◆ **Work task**:
Search the data below for "NMOS" and report how many lines contain it, with no other text.

[Edit tracking data]
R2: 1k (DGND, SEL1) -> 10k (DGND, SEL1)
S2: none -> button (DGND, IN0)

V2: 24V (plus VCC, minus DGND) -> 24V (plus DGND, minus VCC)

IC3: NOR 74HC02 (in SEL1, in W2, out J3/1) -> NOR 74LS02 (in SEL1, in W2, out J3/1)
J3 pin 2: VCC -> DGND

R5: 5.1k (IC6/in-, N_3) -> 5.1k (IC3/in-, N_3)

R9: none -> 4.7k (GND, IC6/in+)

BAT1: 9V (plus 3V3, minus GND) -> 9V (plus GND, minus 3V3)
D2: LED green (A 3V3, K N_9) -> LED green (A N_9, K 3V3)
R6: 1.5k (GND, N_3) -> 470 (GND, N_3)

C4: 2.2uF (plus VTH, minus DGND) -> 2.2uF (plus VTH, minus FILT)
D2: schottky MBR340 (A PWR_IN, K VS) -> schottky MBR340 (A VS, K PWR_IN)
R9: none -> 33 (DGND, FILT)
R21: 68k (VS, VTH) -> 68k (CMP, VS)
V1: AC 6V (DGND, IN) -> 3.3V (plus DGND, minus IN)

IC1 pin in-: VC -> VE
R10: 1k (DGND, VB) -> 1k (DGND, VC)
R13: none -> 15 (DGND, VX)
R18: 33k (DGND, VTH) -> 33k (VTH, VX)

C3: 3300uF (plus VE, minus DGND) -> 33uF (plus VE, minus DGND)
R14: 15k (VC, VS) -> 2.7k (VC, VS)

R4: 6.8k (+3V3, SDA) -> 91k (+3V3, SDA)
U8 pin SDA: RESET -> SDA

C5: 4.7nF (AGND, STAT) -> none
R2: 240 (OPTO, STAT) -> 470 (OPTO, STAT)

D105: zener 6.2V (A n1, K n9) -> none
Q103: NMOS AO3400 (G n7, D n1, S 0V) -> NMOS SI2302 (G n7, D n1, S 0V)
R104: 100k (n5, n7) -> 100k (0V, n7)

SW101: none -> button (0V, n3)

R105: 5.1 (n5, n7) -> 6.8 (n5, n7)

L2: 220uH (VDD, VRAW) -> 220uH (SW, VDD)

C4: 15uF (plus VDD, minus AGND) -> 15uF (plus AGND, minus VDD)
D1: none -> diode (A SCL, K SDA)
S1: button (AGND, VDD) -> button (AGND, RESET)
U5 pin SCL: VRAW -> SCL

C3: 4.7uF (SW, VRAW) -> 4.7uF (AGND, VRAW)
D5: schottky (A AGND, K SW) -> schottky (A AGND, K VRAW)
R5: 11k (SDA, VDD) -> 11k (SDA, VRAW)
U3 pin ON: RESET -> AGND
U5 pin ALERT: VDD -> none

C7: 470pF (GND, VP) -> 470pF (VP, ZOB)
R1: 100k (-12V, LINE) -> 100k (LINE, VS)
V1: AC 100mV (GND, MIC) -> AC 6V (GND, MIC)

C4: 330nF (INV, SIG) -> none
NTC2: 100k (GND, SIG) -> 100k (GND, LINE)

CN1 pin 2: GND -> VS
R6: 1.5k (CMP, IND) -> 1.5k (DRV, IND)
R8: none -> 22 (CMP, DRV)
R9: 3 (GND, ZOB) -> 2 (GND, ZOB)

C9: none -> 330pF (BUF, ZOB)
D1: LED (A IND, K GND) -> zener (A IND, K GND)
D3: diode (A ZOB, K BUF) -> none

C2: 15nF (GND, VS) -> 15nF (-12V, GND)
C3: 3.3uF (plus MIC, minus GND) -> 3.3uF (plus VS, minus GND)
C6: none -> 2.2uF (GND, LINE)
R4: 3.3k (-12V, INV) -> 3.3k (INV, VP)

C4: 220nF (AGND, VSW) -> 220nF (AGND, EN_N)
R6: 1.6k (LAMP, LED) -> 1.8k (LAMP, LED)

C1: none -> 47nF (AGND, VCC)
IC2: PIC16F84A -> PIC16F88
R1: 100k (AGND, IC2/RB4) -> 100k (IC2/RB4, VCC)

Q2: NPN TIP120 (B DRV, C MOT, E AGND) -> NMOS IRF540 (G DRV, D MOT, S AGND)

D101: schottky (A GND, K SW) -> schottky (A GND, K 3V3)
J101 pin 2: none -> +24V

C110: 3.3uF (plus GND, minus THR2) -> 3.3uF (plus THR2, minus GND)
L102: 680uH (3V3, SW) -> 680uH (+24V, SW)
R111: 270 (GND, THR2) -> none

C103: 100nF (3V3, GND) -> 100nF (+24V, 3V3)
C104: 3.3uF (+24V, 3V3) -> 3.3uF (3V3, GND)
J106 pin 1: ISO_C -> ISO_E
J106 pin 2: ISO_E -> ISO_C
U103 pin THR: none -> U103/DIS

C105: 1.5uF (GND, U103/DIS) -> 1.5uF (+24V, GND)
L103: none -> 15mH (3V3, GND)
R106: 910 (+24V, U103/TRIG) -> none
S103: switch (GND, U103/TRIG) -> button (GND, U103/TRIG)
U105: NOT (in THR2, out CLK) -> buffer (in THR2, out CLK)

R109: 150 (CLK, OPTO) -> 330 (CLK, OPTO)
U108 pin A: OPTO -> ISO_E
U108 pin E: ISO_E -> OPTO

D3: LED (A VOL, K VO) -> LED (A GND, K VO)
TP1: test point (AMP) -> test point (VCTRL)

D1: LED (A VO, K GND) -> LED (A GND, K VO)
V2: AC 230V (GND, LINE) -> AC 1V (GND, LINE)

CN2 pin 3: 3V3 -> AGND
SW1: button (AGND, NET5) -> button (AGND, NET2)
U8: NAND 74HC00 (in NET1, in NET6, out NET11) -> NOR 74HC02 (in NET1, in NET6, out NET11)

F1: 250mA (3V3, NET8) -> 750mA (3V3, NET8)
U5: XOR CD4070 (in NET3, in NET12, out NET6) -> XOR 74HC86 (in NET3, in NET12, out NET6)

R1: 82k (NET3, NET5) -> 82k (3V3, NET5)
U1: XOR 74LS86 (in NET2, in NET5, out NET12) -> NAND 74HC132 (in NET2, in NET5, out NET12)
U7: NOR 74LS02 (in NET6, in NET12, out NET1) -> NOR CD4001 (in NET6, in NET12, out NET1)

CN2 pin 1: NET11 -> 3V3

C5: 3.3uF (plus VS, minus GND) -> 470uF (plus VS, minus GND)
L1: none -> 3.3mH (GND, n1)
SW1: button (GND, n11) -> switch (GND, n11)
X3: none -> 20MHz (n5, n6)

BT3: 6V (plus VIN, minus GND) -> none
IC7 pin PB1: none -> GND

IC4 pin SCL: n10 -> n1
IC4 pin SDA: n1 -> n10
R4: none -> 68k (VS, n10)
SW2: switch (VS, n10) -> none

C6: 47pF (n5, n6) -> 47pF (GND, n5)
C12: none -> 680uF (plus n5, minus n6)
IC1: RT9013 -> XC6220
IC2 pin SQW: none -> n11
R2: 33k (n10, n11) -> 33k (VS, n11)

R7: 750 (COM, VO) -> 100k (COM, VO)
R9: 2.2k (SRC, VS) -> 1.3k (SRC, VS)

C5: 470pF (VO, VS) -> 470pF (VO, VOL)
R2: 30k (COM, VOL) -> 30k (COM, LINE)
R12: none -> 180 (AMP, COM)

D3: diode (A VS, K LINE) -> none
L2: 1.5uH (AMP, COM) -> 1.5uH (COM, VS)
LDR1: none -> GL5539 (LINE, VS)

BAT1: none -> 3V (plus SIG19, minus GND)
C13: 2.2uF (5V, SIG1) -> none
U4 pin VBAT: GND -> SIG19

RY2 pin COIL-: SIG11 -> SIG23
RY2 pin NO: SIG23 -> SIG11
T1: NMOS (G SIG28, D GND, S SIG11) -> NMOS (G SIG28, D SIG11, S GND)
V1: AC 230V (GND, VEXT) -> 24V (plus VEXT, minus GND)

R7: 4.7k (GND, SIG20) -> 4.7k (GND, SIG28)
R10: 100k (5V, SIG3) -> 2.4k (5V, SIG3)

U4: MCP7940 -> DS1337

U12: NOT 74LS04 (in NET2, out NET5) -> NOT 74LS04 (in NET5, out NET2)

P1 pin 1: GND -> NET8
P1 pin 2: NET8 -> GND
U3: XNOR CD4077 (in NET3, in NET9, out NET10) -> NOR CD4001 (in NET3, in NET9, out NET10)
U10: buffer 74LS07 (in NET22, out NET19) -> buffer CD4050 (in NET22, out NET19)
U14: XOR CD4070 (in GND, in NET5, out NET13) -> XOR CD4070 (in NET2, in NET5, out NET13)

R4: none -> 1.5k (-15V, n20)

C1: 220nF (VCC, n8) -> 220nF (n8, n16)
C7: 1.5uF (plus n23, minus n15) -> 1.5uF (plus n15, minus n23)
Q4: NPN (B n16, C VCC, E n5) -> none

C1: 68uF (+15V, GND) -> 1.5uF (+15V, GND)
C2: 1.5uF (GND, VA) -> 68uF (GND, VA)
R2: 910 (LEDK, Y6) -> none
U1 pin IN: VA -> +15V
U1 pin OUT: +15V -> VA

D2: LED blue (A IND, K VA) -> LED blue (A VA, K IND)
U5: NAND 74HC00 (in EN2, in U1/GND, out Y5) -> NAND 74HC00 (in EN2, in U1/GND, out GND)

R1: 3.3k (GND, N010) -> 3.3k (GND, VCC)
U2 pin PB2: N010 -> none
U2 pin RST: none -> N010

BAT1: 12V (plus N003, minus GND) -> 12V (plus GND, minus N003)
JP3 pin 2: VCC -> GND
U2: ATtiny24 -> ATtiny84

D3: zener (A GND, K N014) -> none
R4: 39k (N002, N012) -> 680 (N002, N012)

◆ **Exercise result**:
3